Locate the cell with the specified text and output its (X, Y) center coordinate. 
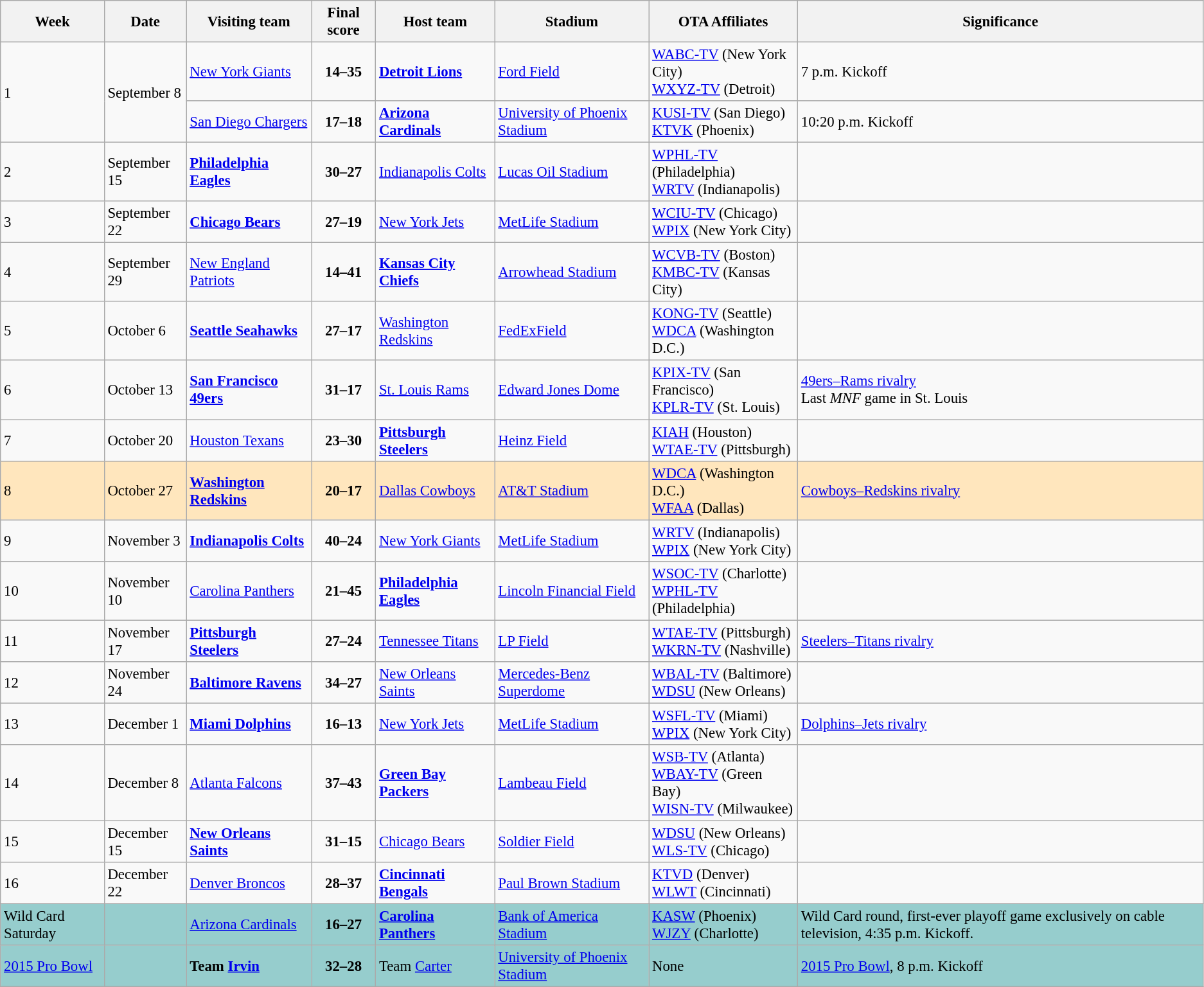
Dolphins–Jets rivalry (1000, 723)
WSOC-TV (Charlotte)WPHL-TV (Philadelphia) (723, 590)
20–17 (344, 490)
WTAE-TV (Pittsburgh)WKRN-TV (Nashville) (723, 641)
16 (53, 883)
27–24 (344, 641)
13 (53, 723)
10:20 p.m. Kickoff (1000, 122)
Wild Card round, first-ever playoff game exclusively on cable television, 4:35 p.m. Kickoff. (1000, 925)
31–15 (344, 842)
LP Field (572, 641)
WCVB-TV (Boston)KMBC-TV (Kansas City) (723, 272)
November 3 (145, 541)
November 10 (145, 590)
Detroit Lions (436, 72)
St. Louis Rams (436, 390)
WCIU-TV (Chicago)WPIX (New York City) (723, 222)
Heinz Field (572, 441)
Mercedes-Benz Superdome (572, 682)
WDCA (Washington D.C.)WFAA (Dallas) (723, 490)
Green Bay Packers (436, 783)
32–28 (344, 966)
December 15 (145, 842)
Kansas City Chiefs (436, 272)
21–45 (344, 590)
Soldier Field (572, 842)
14–35 (344, 72)
2015 Pro Bowl, 8 p.m. Kickoff (1000, 966)
September 29 (145, 272)
WDSU (New Orleans)WLS-TV (Chicago) (723, 842)
5 (53, 332)
10 (53, 590)
49ers–Rams rivalry Last MNF game in St. Louis (1000, 390)
2 (53, 172)
Wild Card Saturday (53, 925)
3 (53, 222)
Team Irvin (249, 966)
Tennessee Titans (436, 641)
New England Patriots (249, 272)
November 24 (145, 682)
14–41 (344, 272)
23–30 (344, 441)
WSB-TV (Atlanta)WBAY-TV (Green Bay)WISN-TV (Milwaukee) (723, 783)
15 (53, 842)
Denver Broncos (249, 883)
October 20 (145, 441)
KONG-TV (Seattle)WDCA (Washington D.C.) (723, 332)
San Francisco 49ers (249, 390)
Stadium (572, 22)
16–27 (344, 925)
Bank of America Stadium (572, 925)
40–24 (344, 541)
27–19 (344, 222)
Atlanta Falcons (249, 783)
Cincinnati Bengals (436, 883)
31–17 (344, 390)
27–17 (344, 332)
San Diego Chargers (249, 122)
Visiting team (249, 22)
Steelers–Titans rivalry (1000, 641)
Lucas Oil Stadium (572, 172)
Ford Field (572, 72)
WRTV (Indianapolis)WPIX (New York City) (723, 541)
34–27 (344, 682)
None (723, 966)
Week (53, 22)
2015 Pro Bowl (53, 966)
17–18 (344, 122)
Team Carter (436, 966)
6 (53, 390)
WABC-TV (New York City)WXYZ-TV (Detroit) (723, 72)
30–27 (344, 172)
Cowboys–Redskins rivalry (1000, 490)
7 (53, 441)
October 6 (145, 332)
September 15 (145, 172)
KPIX-TV (San Francisco)KPLR-TV (St. Louis) (723, 390)
Lambeau Field (572, 783)
December 22 (145, 883)
November 17 (145, 641)
AT&T Stadium (572, 490)
7 p.m. Kickoff (1000, 72)
37–43 (344, 783)
Final score (344, 22)
Baltimore Ravens (249, 682)
WPHL-TV (Philadelphia)WRTV (Indianapolis) (723, 172)
Seattle Seahawks (249, 332)
WBAL-TV (Baltimore)WDSU (New Orleans) (723, 682)
WSFL-TV (Miami)WPIX (New York City) (723, 723)
4 (53, 272)
KTVD (Denver)WLWT (Cincinnati) (723, 883)
KIAH (Houston)WTAE-TV (Pittsburgh) (723, 441)
Host team (436, 22)
Miami Dolphins (249, 723)
9 (53, 541)
Dallas Cowboys (436, 490)
Lincoln Financial Field (572, 590)
Paul Brown Stadium (572, 883)
October 13 (145, 390)
OTA Affiliates (723, 22)
September 22 (145, 222)
Houston Texans (249, 441)
Date (145, 22)
Edward Jones Dome (572, 390)
11 (53, 641)
September 8 (145, 93)
KUSI-TV (San Diego)KTVK (Phoenix) (723, 122)
8 (53, 490)
28–37 (344, 883)
Significance (1000, 22)
Arrowhead Stadium (572, 272)
14 (53, 783)
1 (53, 93)
December 8 (145, 783)
October 27 (145, 490)
KASW (Phoenix)WJZY (Charlotte) (723, 925)
16–13 (344, 723)
FedExField (572, 332)
December 1 (145, 723)
12 (53, 682)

——

Copy the items word for word, starting at the line that contains "Dolphins–Jets rivalry (1000, 723)" and stopping after the line that contains "Mercedes-Benz Superdome (572, 682)".

Dolphins–Jets rivalry (1000, 723)
WSOC-TV (Charlotte)WPHL-TV (Philadelphia) (723, 590)
20–17 (344, 490)
WTAE-TV (Pittsburgh)WKRN-TV (Nashville) (723, 641)
16 (53, 883)
27–24 (344, 641)
13 (53, 723)
10:20 p.m. Kickoff (1000, 122)
Wild Card round, first-ever playoff game exclusively on cable television, 4:35 p.m. Kickoff. (1000, 925)
31–15 (344, 842)
LP Field (572, 641)
WCVB-TV (Boston)KMBC-TV (Kansas City) (723, 272)
November 3 (145, 541)
November 10 (145, 590)
Detroit Lions (436, 72)
St. Louis Rams (436, 390)
WCIU-TV (Chicago)WPIX (New York City) (723, 222)
Heinz Field (572, 441)
Mercedes-Benz Superdome (572, 682)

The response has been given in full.